*** Opening of SOURCE RECORDS ***
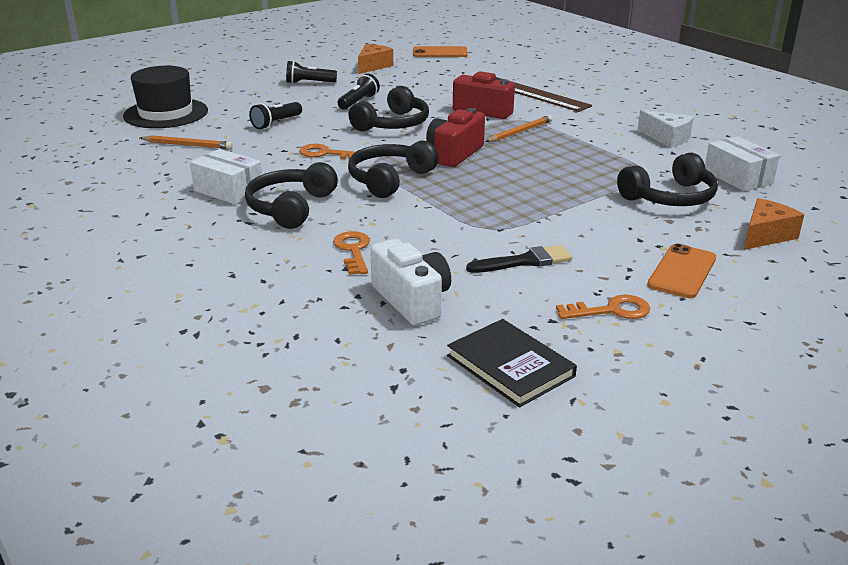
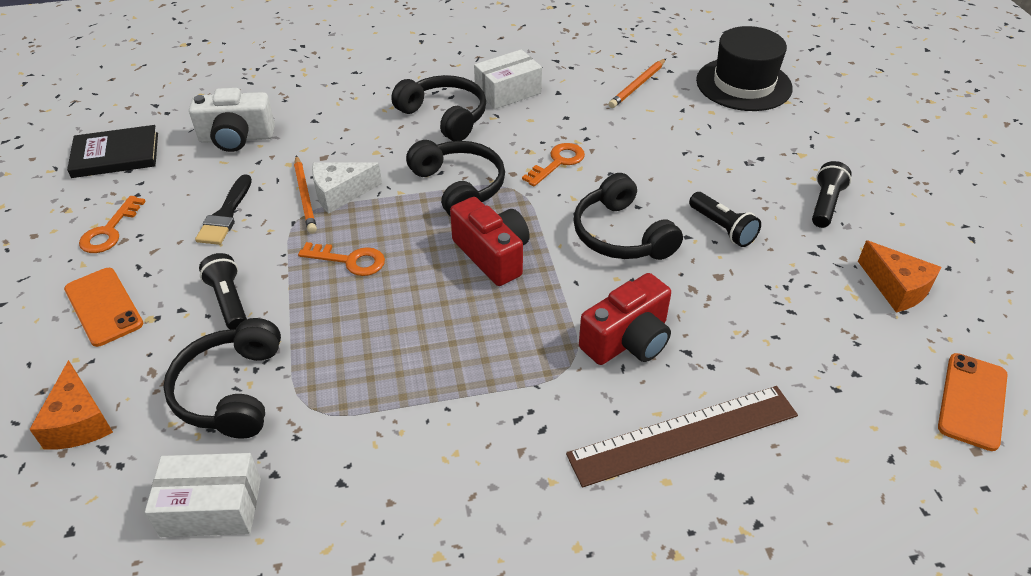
camera: 115 degrees right, 15 degrees up
(276, 123) = (673, 148): black flashlight -> black flashlight (229, 301)
(353, 250) = (337, 130): orange key -> orange key (350, 260)
(520, 132) = (524, 343): orange pencil -> orange pencil (305, 196)
(667, 138) = (391, 510): white cheese -> white cheese (340, 193)

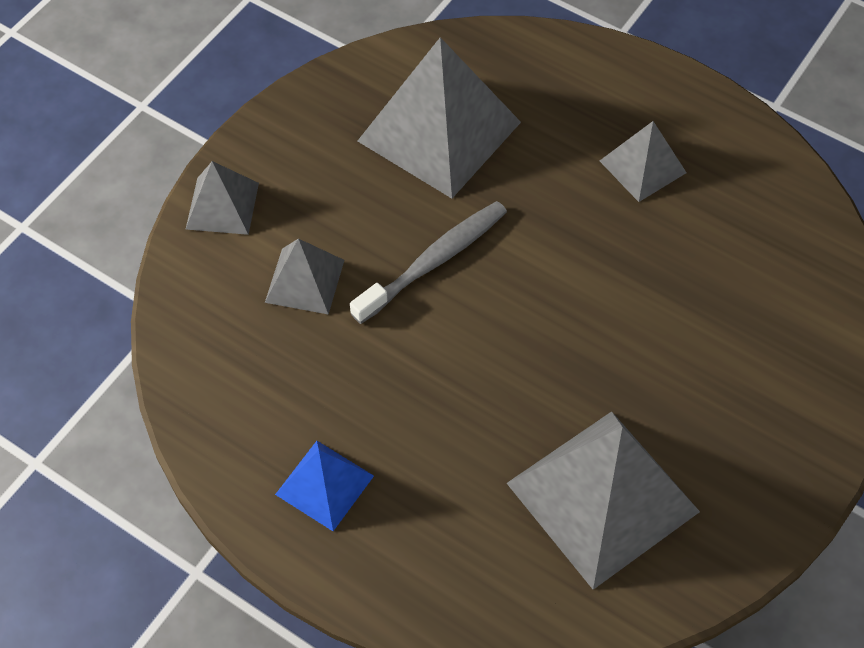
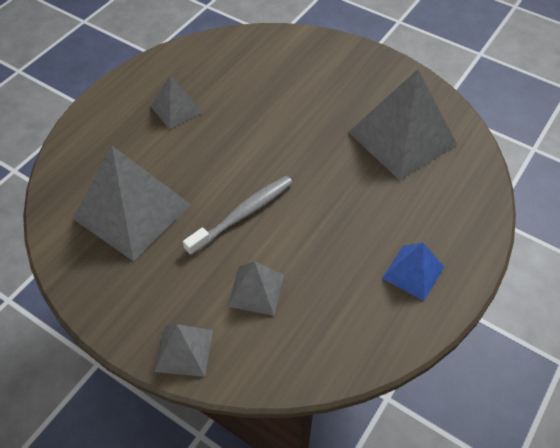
camera: 90 degrees left, 5 degrees down
(433, 262) = (242, 215): grey toothbrush -> grey toothbrush turned 90 degrees clockwise

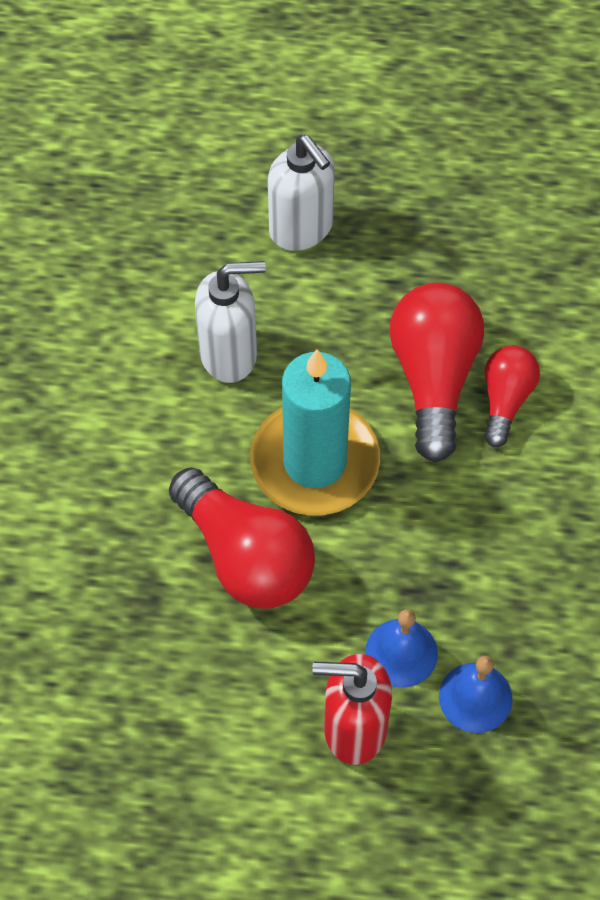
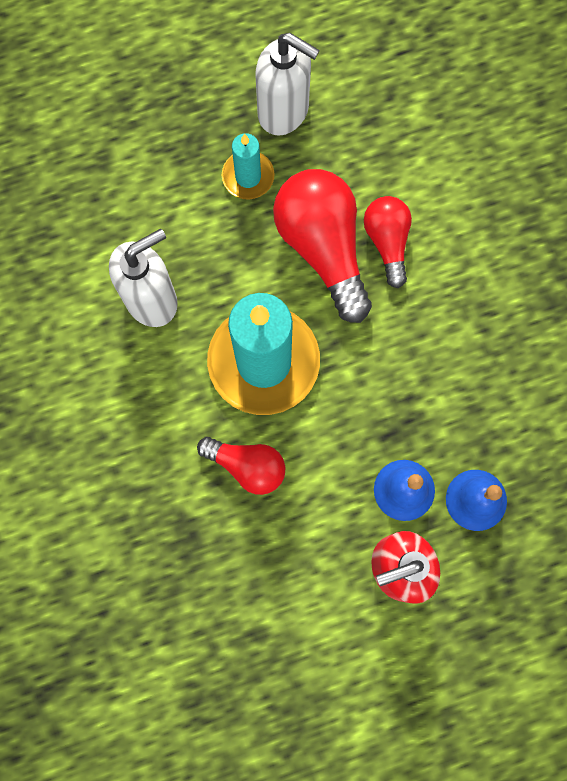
camera: 25 degrees left, 15 degrees up
(245, 556) = (247, 466): red light bulb -> red light bulb, size x0.58
(301, 229) = (158, 163): white soap dispenser -> white soap dispenser (284, 111)
(388, 278) = (248, 176): none -> turquoise candle

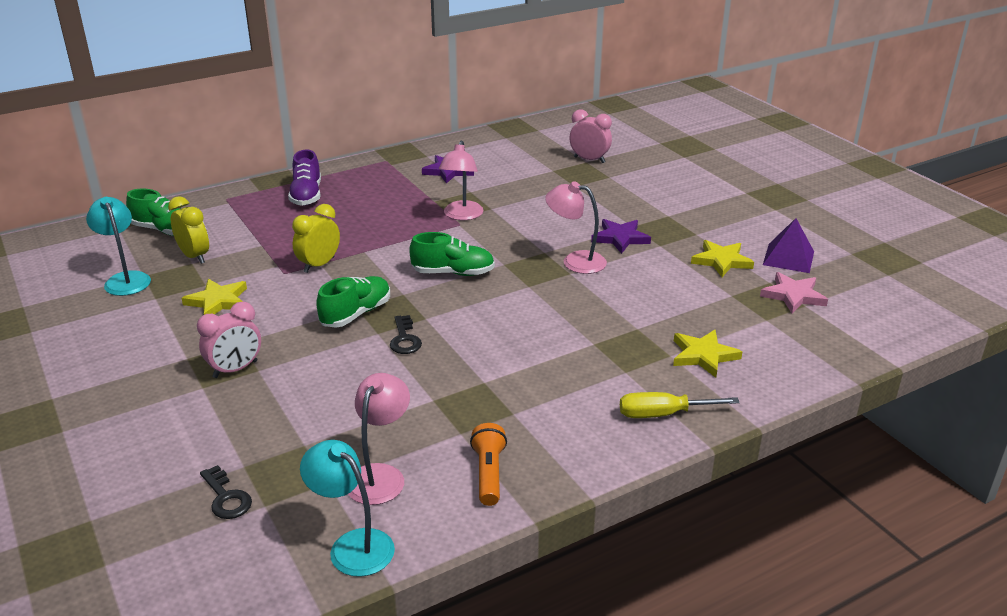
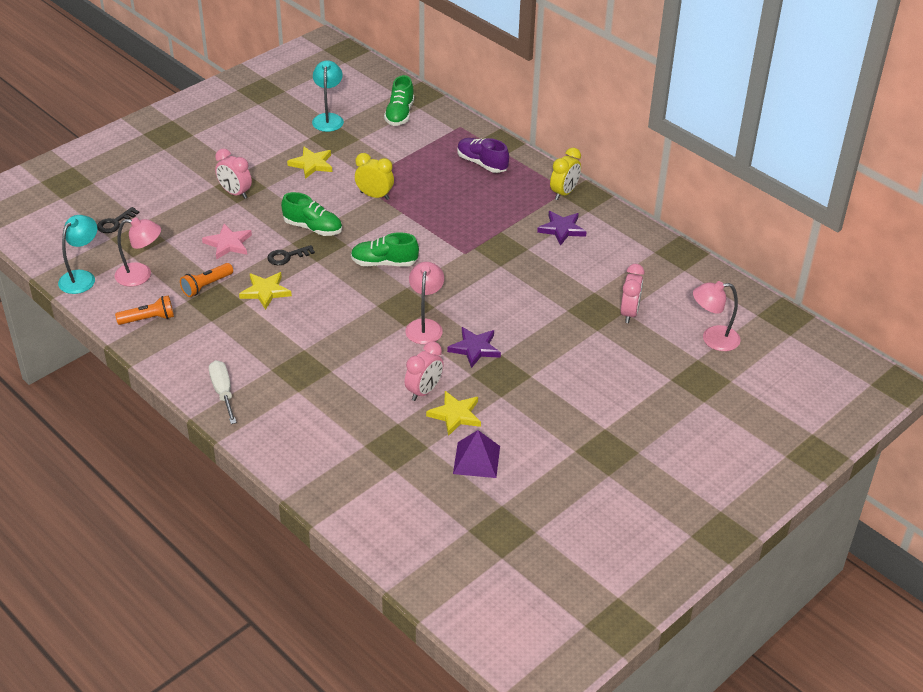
camera: 75 degrees right, 10 degrees up
(125, 279) = (328, 118): turquoise lamp -> turquoise lamp turned 45 degrees counterclockwise
(194, 256) = (367, 137): yellow clock -> yellow clock (564, 193)
(306, 195) = (482, 163): purple shoe -> purple shoe turned 60 degrees clockwise
(435, 412) = (206, 286): none -> orange flashlight
(453, 273) = (384, 263): green shoe -> green shoe turned 105 degrees clockwise
(462, 215) = (480, 251): pink lamp -> pink lamp (712, 339)
(663, 414) = (223, 392): yellow screwdriver -> white screwdriver
(682, 274) = (424, 391): none -> pink clock
(703, 355) = (301, 409): yellow star -> yellow star (265, 292)
(793, 296) = (408, 462): pink star -> pink star (228, 244)

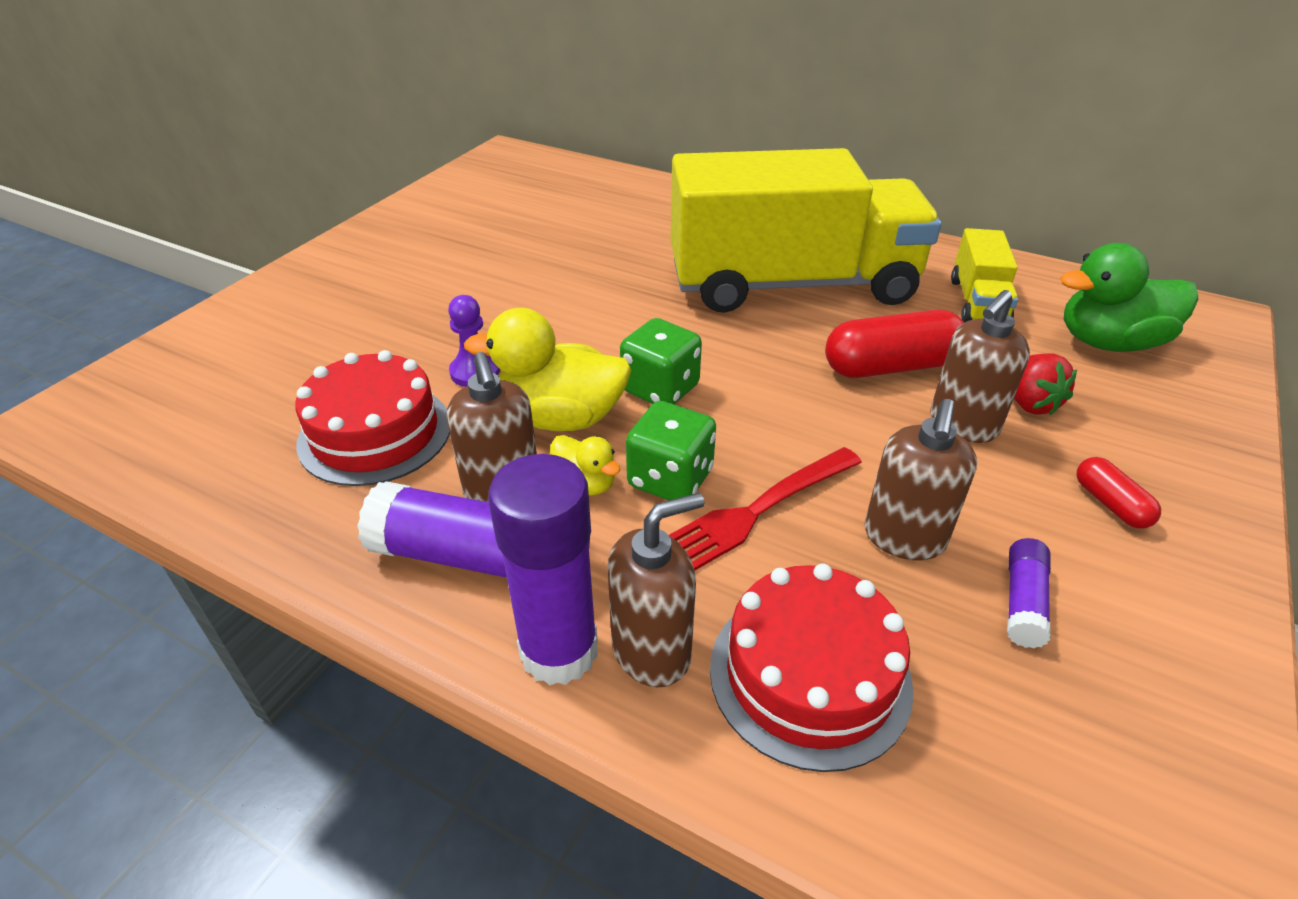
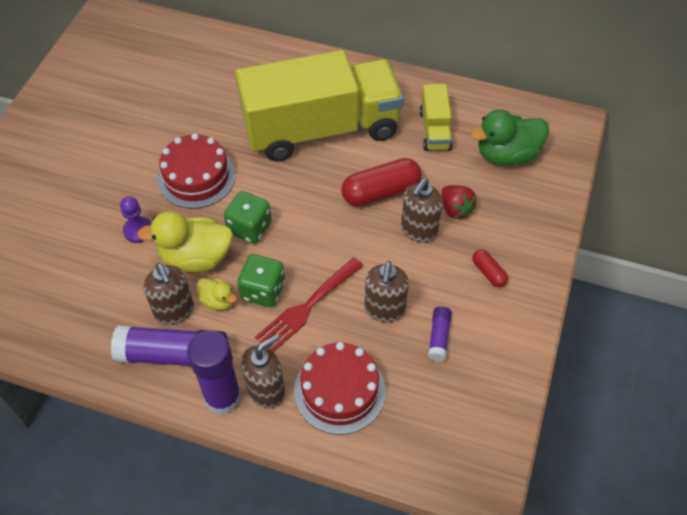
camera: 10 degrees left, 15 degrees up
(375, 433) = (93, 284): red cake -> red cake (196, 177)

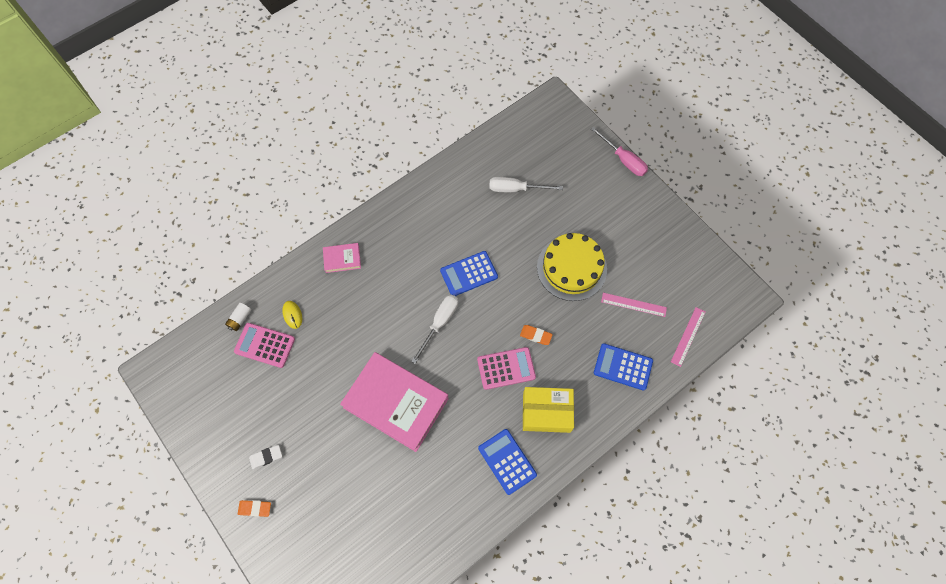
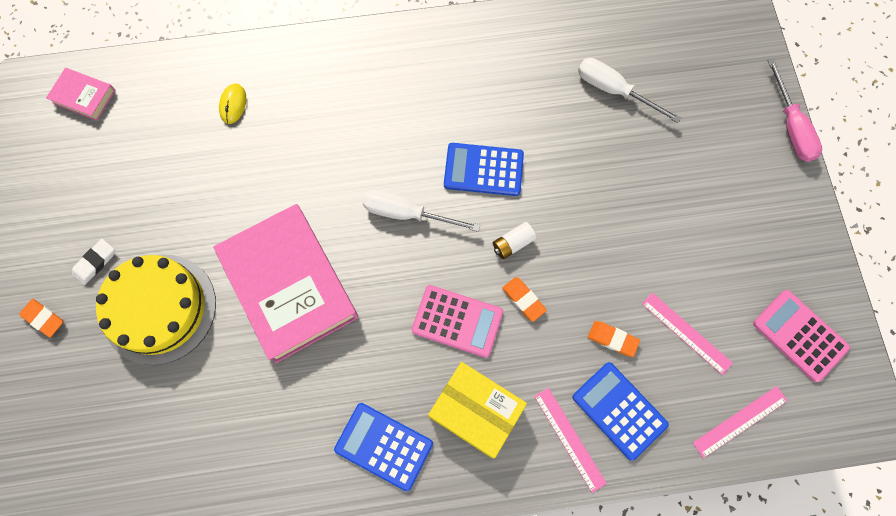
camera: 30 degrees right, 5 degrees up
(240, 319) = (169, 76): white battery -> white battery (513, 243)
(265, 345) = (178, 124): pink calculator -> pink calculator (800, 335)
(266, 457) = (95, 263): white eraser -> white eraser turned 60 degrees counterclockwise
(342, 259) = (335, 67): pink book -> pink book (84, 96)
(440, 323) = (407, 213): white screwdriver -> white screwdriver turned 135 degrees counterclockwise
(507, 461) = (384, 446): blue calculator -> blue calculator turned 60 degrees counterclockwise
(571, 268) = (627, 236): yellow cake -> yellow cake (159, 308)
(597, 330) = (612, 339): none -> orange eraser
(605, 398) = (569, 439): none -> pink ruler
*** Close of SOURCE RECORDS ***
(PROBLEM REQUIREMENTS): An unchanged copy of the data, images excluded, is all that should be given.

(RESPONSE TO THIS TASK):
camera: 115 degrees right, 15 degrees up
(276, 123) = (673, 148): black flashlight -> black flashlight (229, 301)
(353, 250) = (337, 130): orange key -> orange key (350, 260)
(520, 132) = (524, 343): orange pencil -> orange pencil (305, 196)
(667, 138) = (391, 510): white cheese -> white cheese (340, 193)

camera: 90 degrees left, 5 degrees down
(433, 262) = (242, 215): grey toothbrush -> grey toothbrush turned 90 degrees clockwise

camera: 25 degrees left, 15 degrees up
(245, 556) = (247, 466): red light bulb -> red light bulb, size x0.58
(301, 229) = (158, 163): white soap dispenser -> white soap dispenser (284, 111)
(388, 278) = (248, 176): none -> turquoise candle

camera: 75 degrees right, 10 degrees up
(125, 279) = (328, 118): turquoise lamp -> turquoise lamp turned 45 degrees counterclockwise
(194, 256) = (367, 137): yellow clock -> yellow clock (564, 193)
(306, 195) = (482, 163): purple shoe -> purple shoe turned 60 degrees clockwise
(435, 412) = (206, 286): none -> orange flashlight
(453, 273) = (384, 263): green shoe -> green shoe turned 105 degrees clockwise
(462, 215) = (480, 251): pink lamp -> pink lamp (712, 339)
(663, 414) = (223, 392): yellow screwdriver -> white screwdriver
(682, 274) = (424, 391): none -> pink clock
(703, 355) = (301, 409): yellow star -> yellow star (265, 292)
(793, 296) = (408, 462): pink star -> pink star (228, 244)

camera: 10 degrees left, 15 degrees up
(375, 433) = (93, 284): red cake -> red cake (196, 177)

camera: 30 degrees right, 5 degrees up
(240, 319) = (169, 76): white battery -> white battery (513, 243)
(265, 345) = (178, 124): pink calculator -> pink calculator (800, 335)
(266, 457) = (95, 263): white eraser -> white eraser turned 60 degrees counterclockwise
(342, 259) = (335, 67): pink book -> pink book (84, 96)
(440, 323) = (407, 213): white screwdriver -> white screwdriver turned 135 degrees counterclockwise
(507, 461) = (384, 446): blue calculator -> blue calculator turned 60 degrees counterclockwise
(571, 268) = (627, 236): yellow cake -> yellow cake (159, 308)
(597, 330) = (612, 339): none -> orange eraser
(605, 398) = (569, 439): none -> pink ruler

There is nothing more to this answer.